> Activity
Collect each line of the records containing the string "moved".

▬▬▬

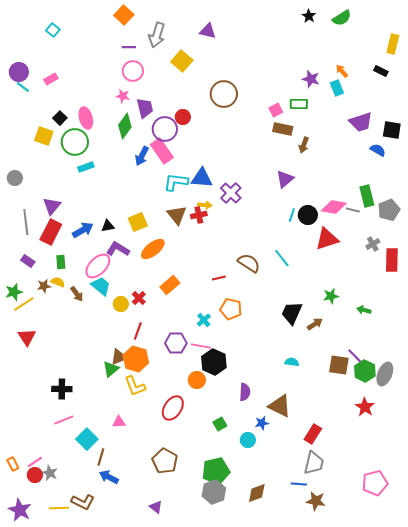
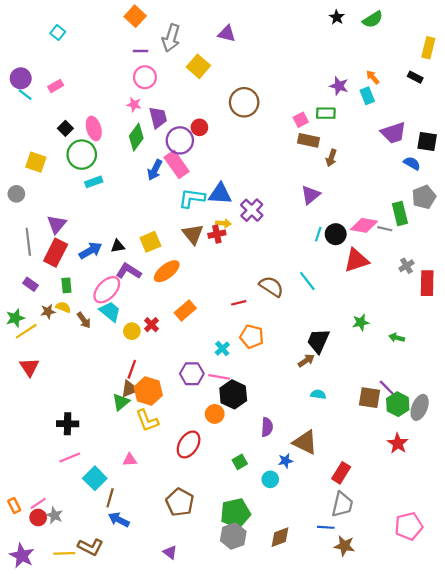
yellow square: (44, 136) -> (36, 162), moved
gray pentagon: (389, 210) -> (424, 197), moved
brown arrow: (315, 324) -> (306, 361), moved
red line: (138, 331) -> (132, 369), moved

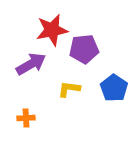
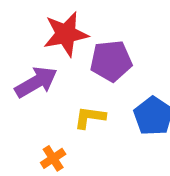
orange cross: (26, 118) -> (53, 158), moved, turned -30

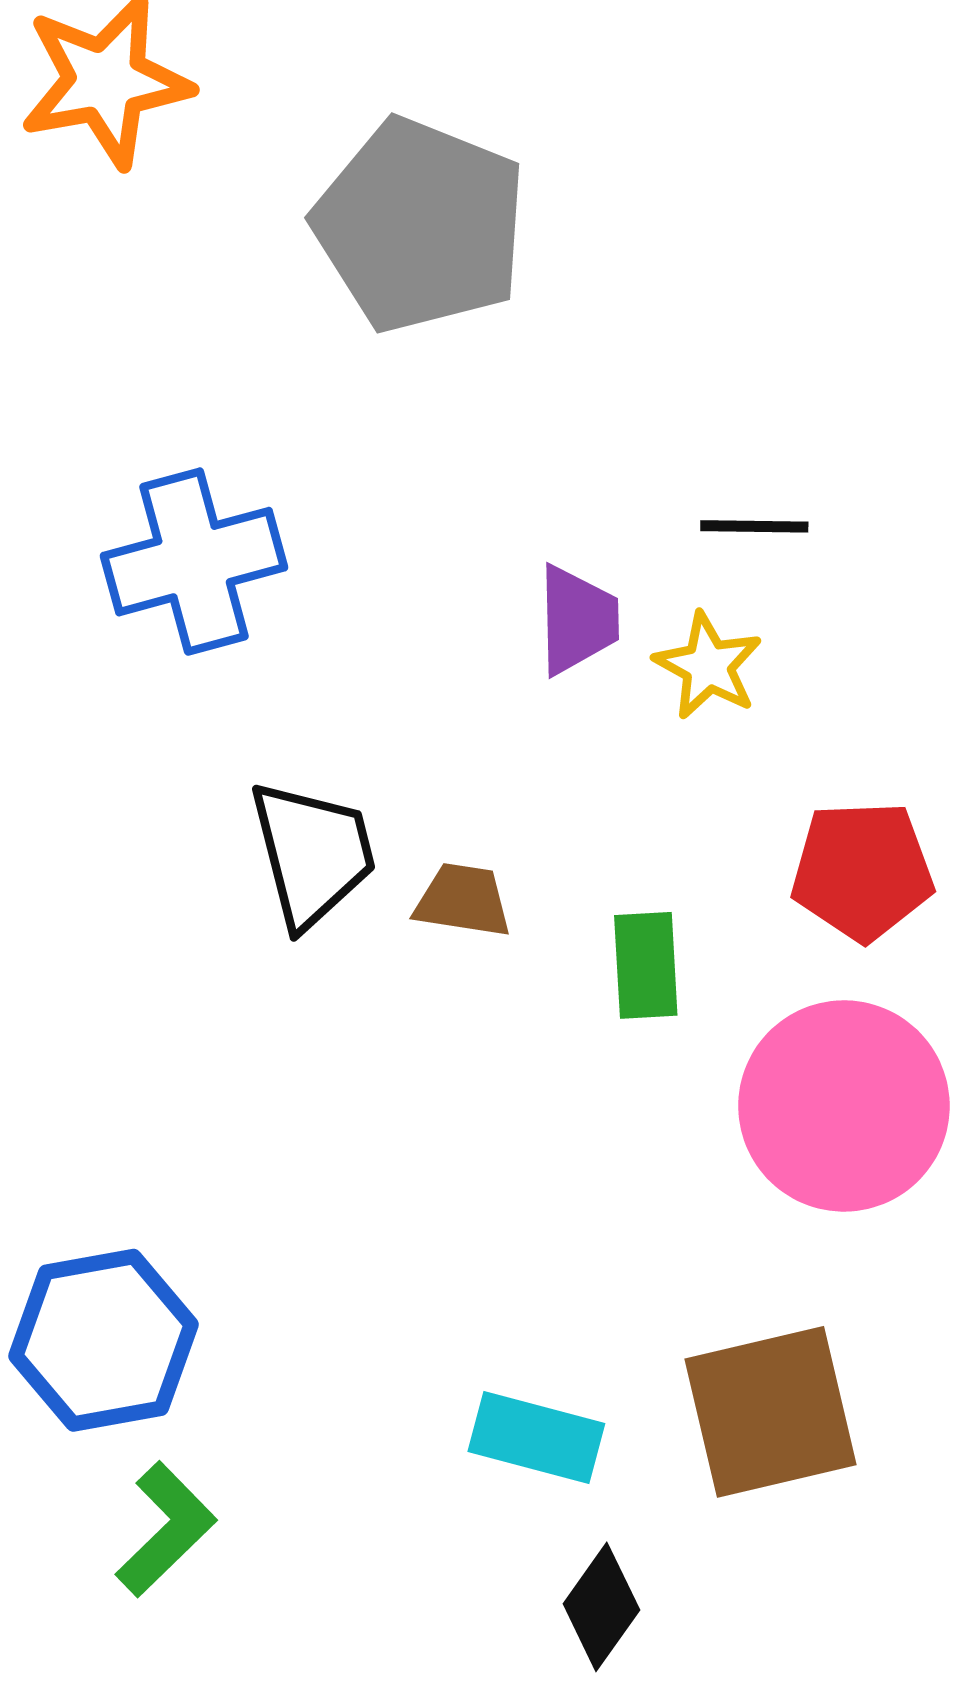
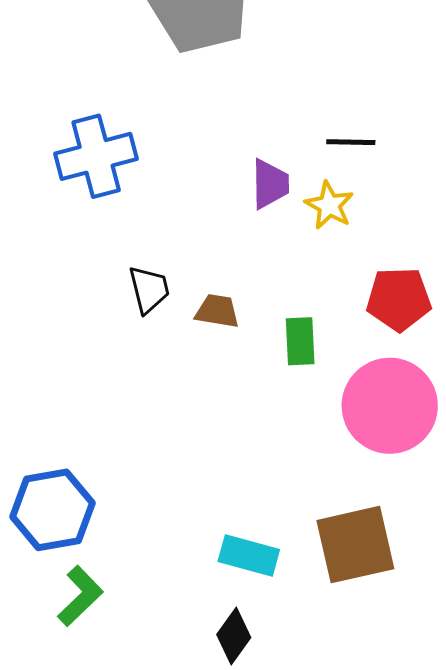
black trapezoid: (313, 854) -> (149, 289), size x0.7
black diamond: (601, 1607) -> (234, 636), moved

▬▬▬

> Reply
yellow square: (44, 136) -> (36, 162), moved
gray pentagon: (389, 210) -> (424, 197), moved
brown arrow: (315, 324) -> (306, 361), moved
red line: (138, 331) -> (132, 369), moved
orange cross: (26, 118) -> (53, 158), moved, turned -30
black diamond: (601, 1607) -> (234, 636), moved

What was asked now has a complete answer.